** EXTRACTED ENTRIES follows **

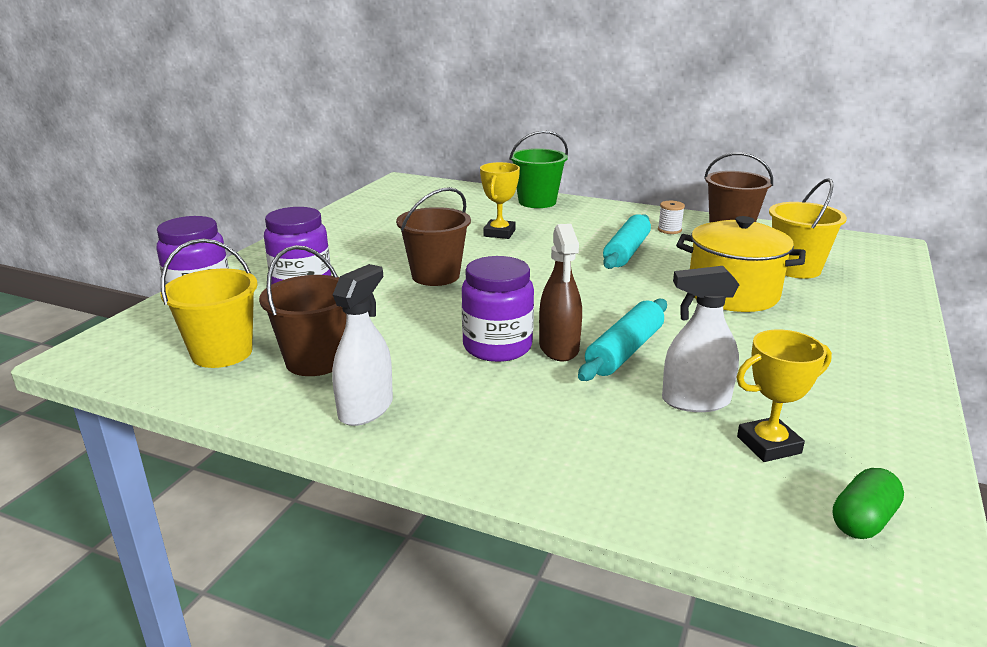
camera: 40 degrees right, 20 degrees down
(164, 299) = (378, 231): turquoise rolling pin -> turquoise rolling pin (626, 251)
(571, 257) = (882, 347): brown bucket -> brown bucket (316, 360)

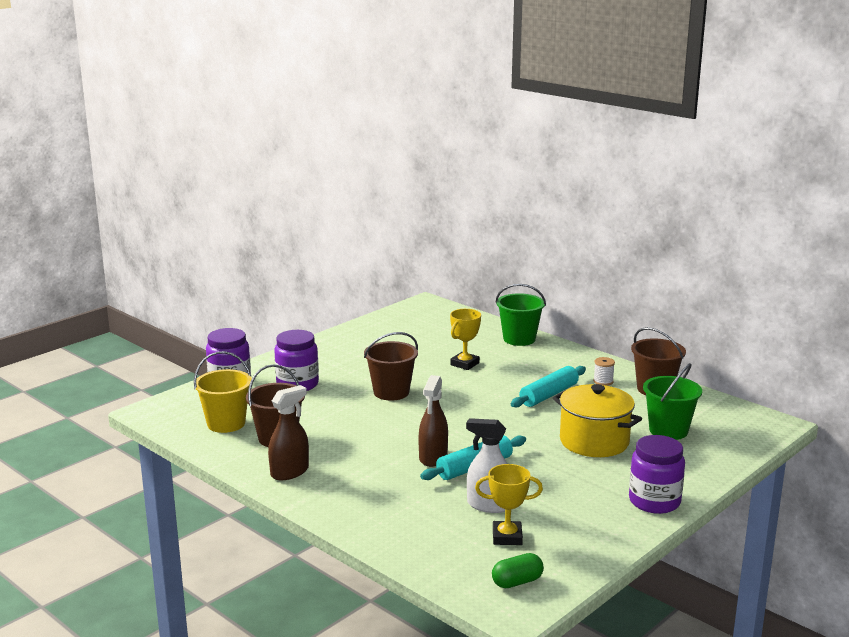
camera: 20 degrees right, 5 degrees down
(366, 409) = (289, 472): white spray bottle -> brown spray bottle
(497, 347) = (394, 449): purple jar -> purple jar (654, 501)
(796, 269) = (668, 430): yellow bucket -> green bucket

** End of EXTRACTED ENTRIES **

Without any of its images, the data above should be returned exactly.

## WRITTEN ANSWER
camera: 40 degrees right, 20 degrees down
(164, 299) = (378, 231): turquoise rolling pin -> turquoise rolling pin (626, 251)
(571, 257) = (882, 347): brown bucket -> brown bucket (316, 360)

camera: 20 degrees right, 5 degrees down
(366, 409) = (289, 472): white spray bottle -> brown spray bottle
(497, 347) = (394, 449): purple jar -> purple jar (654, 501)
(796, 269) = (668, 430): yellow bucket -> green bucket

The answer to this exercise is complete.